Exercise prompt = What is the number of lines in these entries that include "yellow"? Write that number and no other text.

Data supplied =
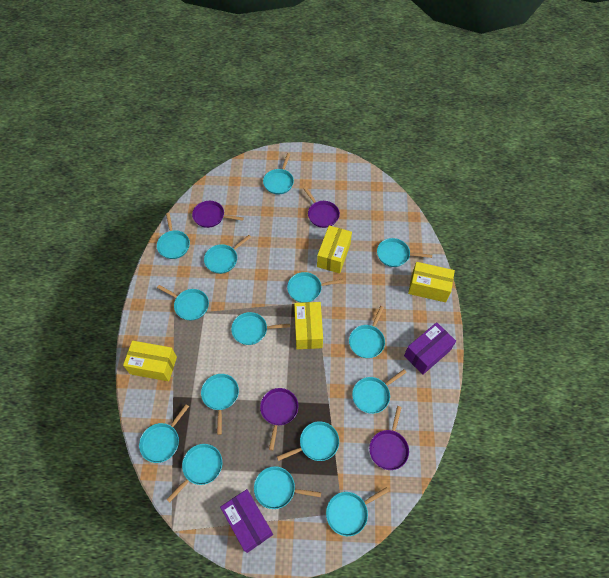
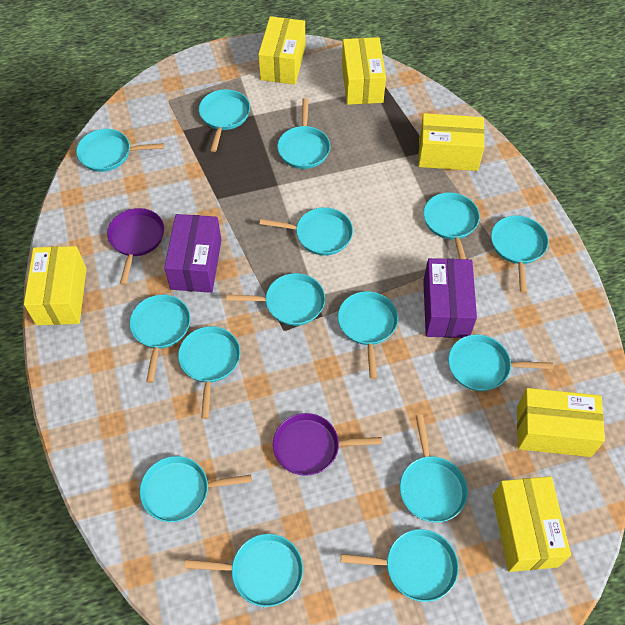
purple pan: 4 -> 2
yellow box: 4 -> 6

==

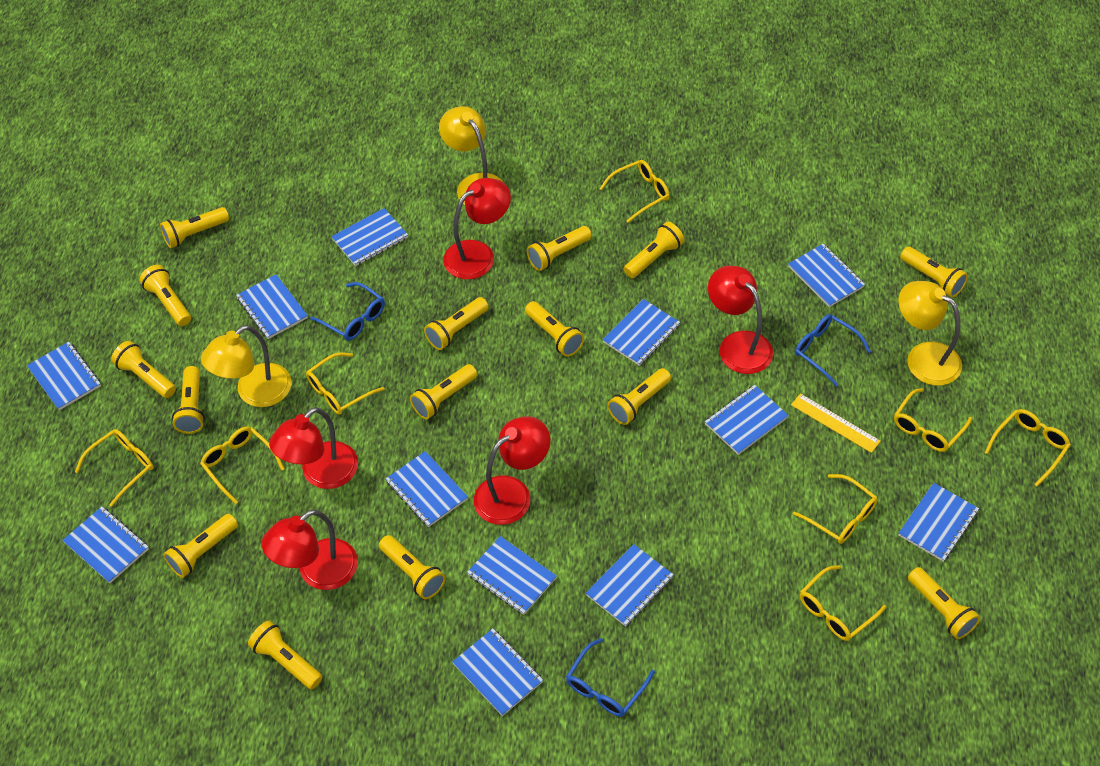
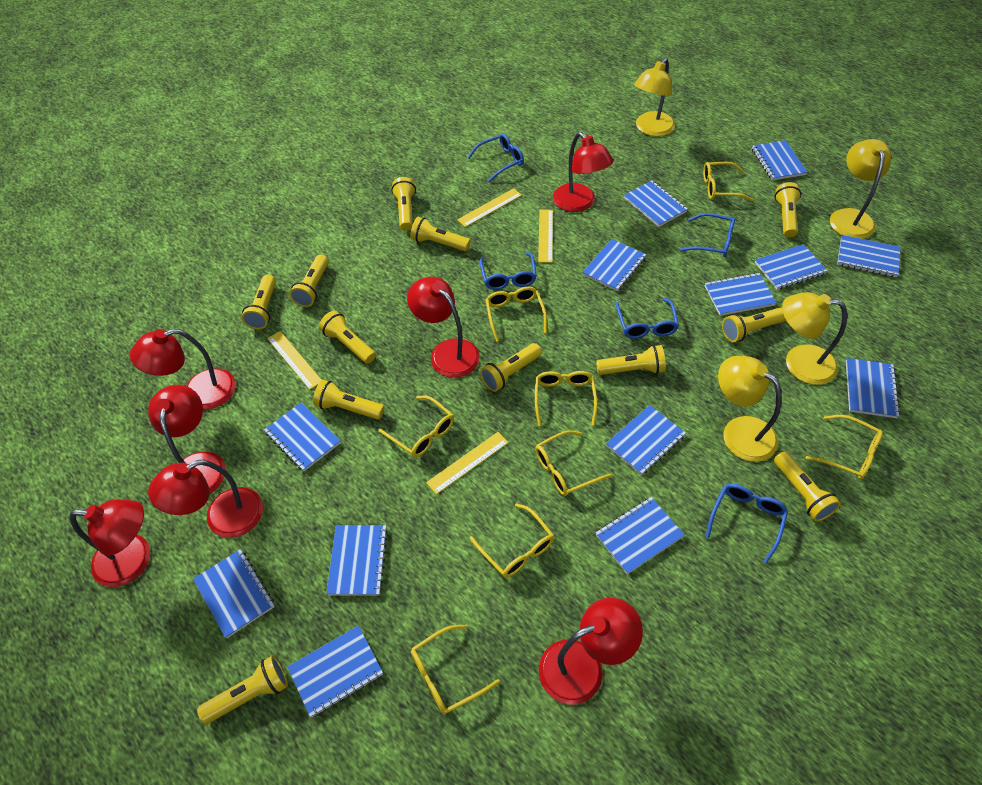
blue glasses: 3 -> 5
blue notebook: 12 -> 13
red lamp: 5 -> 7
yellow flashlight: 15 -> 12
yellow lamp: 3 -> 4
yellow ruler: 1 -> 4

Answer for this exercise = 4